Recorded information:

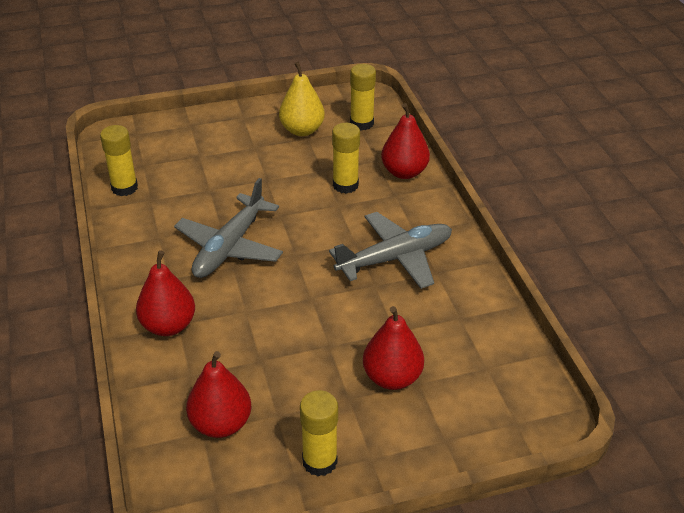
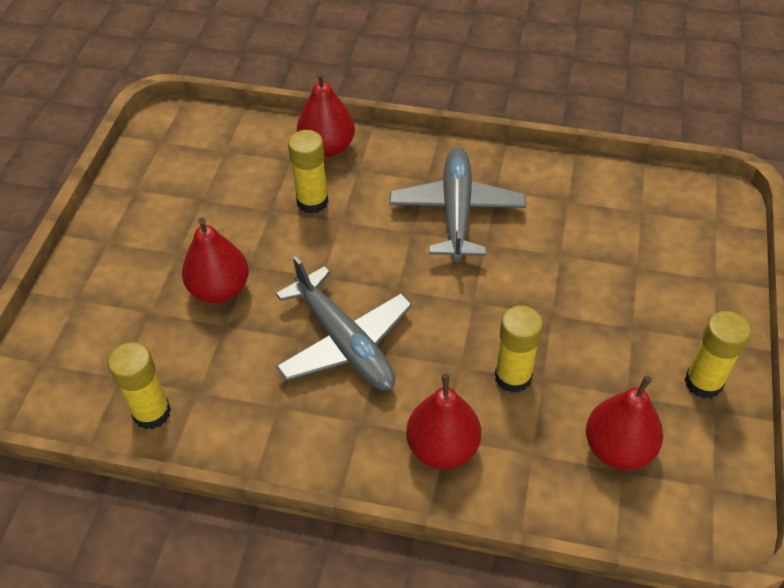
camera: 60 degrees left, 10 degrees up
(302, 130) = (183, 199): yellow pear -> none
(361, 123) = (215, 145): yellow glue stick -> yellow glue stick (513, 377)
(392, 377) = (621, 283): red pear -> red pear (219, 289)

Problem description: Could you show every line of the material that includes the string "yellow"?

Completed exercise:
(302, 130) = (183, 199): yellow pear -> none
(361, 123) = (215, 145): yellow glue stick -> yellow glue stick (513, 377)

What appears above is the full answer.